*PROBLEM DETAILS*. Below are the entries; return every line among them that holds the word "donut".
╭─ PROVIDED DATA
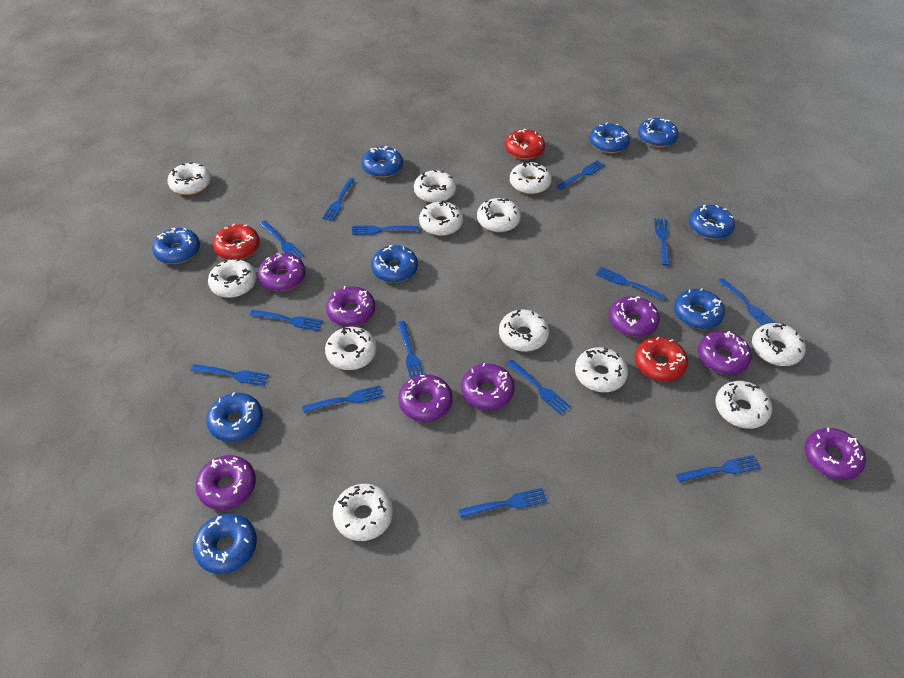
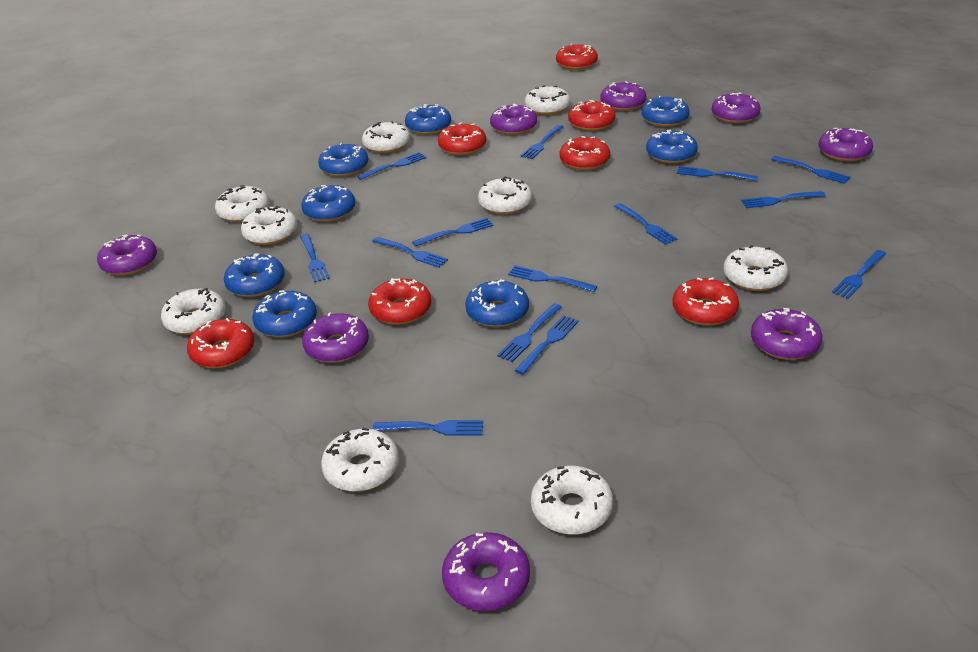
blue donut: 9 -> 8
red donut: 3 -> 7
white donut: 12 -> 9

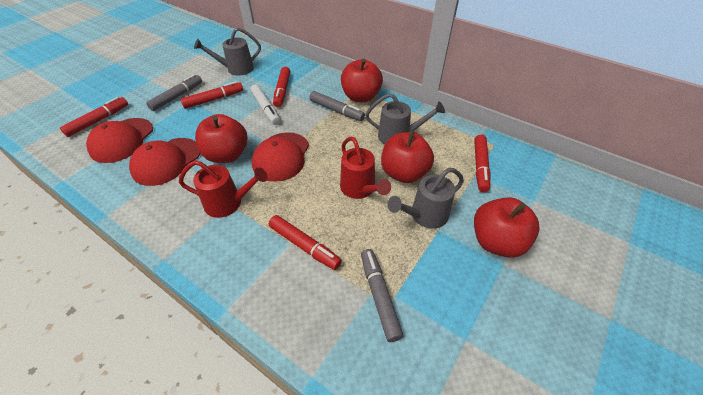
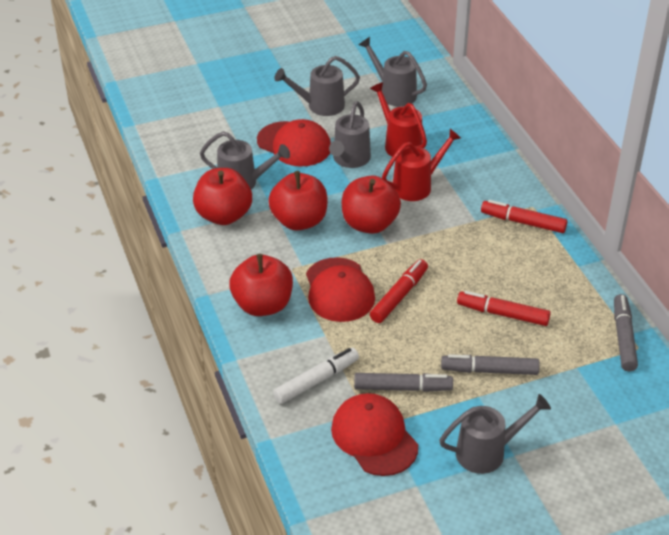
grey watering can: 3 -> 5
red marker: 5 -> 3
╰─
*OUTPUT FOR THIS EXERCISE*.
blue donut: 9 -> 8
red donut: 3 -> 7
white donut: 12 -> 9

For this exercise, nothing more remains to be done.